**WORK INSTRUCTIONS**
Reproduce, exactly and in full, only the lines below from the one containing "camera: 145 degrees right, 15 degrees down" through the one containing "(631, 144) = (334, 410): none".

**SOURCE RECORDS**

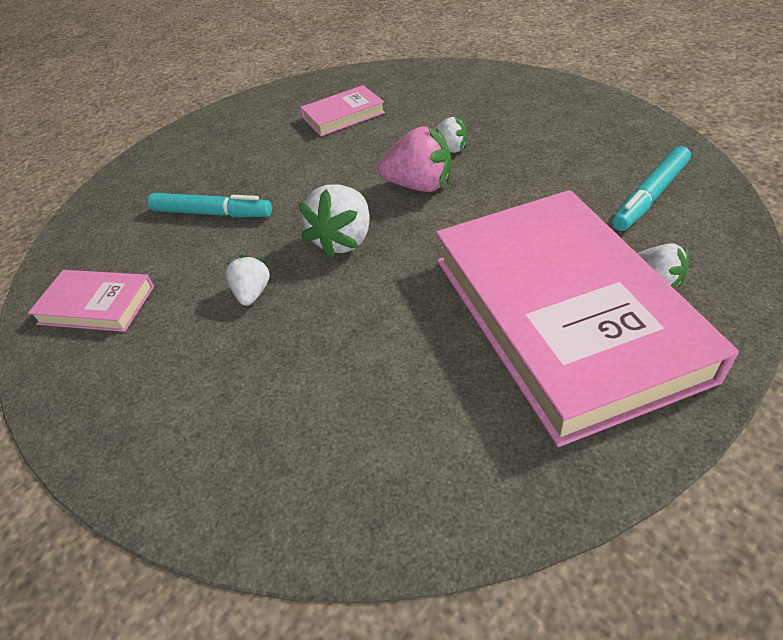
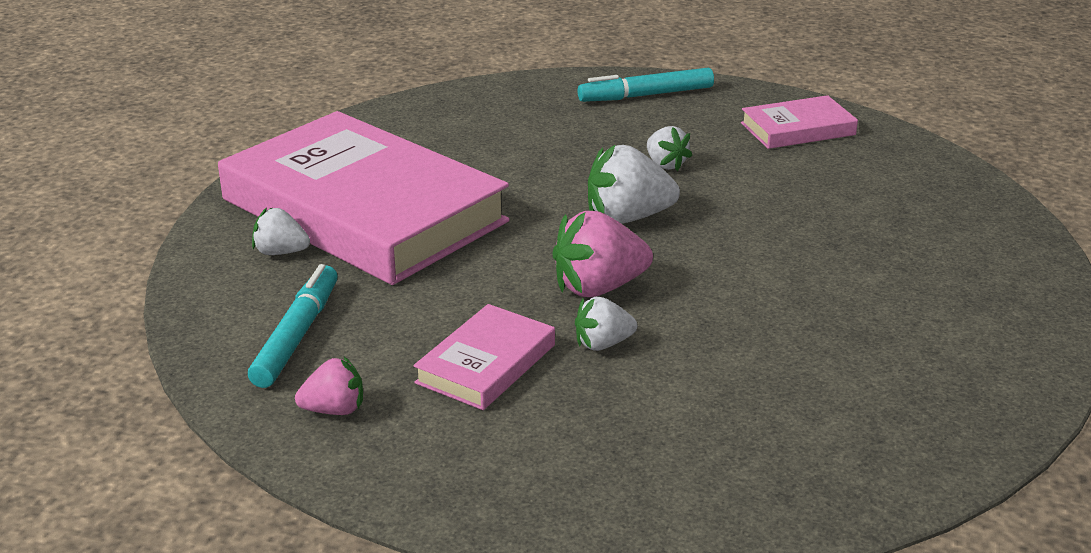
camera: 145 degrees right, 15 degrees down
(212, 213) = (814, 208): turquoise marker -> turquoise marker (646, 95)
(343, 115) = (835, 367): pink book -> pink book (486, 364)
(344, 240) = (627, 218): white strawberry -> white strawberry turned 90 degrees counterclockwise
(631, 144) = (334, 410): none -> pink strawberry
==
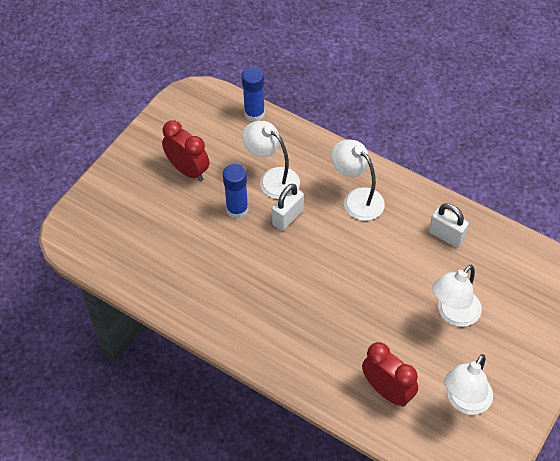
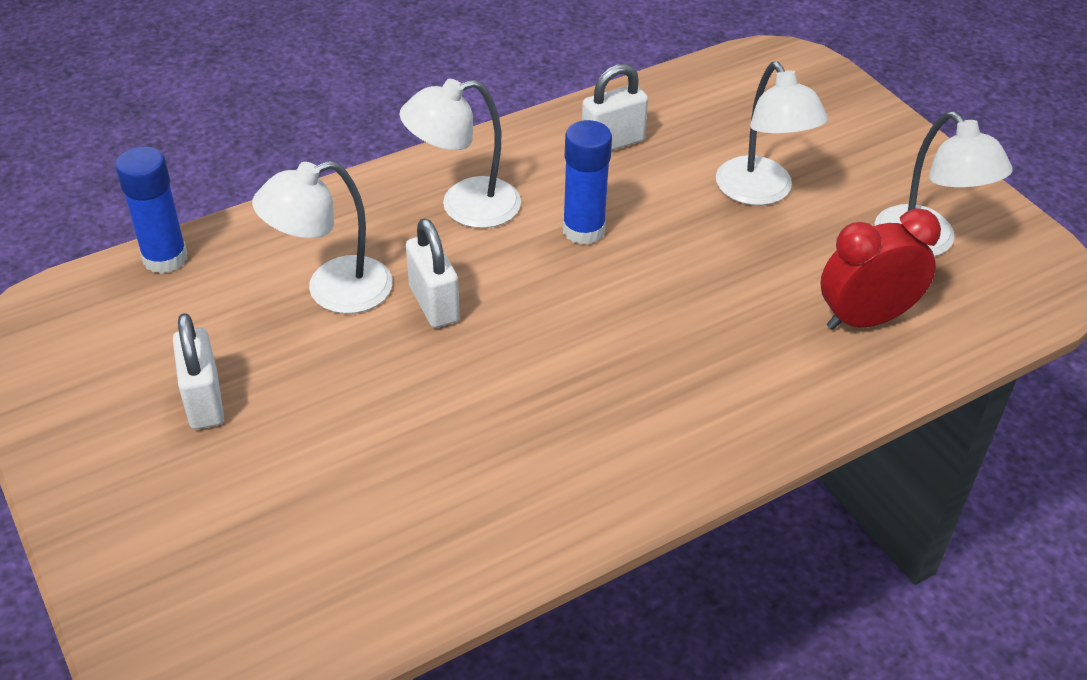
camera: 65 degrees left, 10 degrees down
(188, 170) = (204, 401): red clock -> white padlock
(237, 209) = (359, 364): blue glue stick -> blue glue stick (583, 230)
* * *
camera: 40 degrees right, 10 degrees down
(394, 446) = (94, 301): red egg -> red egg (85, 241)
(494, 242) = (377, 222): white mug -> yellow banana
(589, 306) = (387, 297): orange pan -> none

**ANSWER BOX**
camera: 145 degrees right, 15 degrees down
(212, 213) = (814, 208): turquoise marker -> turquoise marker (646, 95)
(343, 115) = (835, 367): pink book -> pink book (486, 364)
(344, 240) = (627, 218): white strawberry -> white strawberry turned 90 degrees counterclockwise
(631, 144) = (334, 410): none -> pink strawberry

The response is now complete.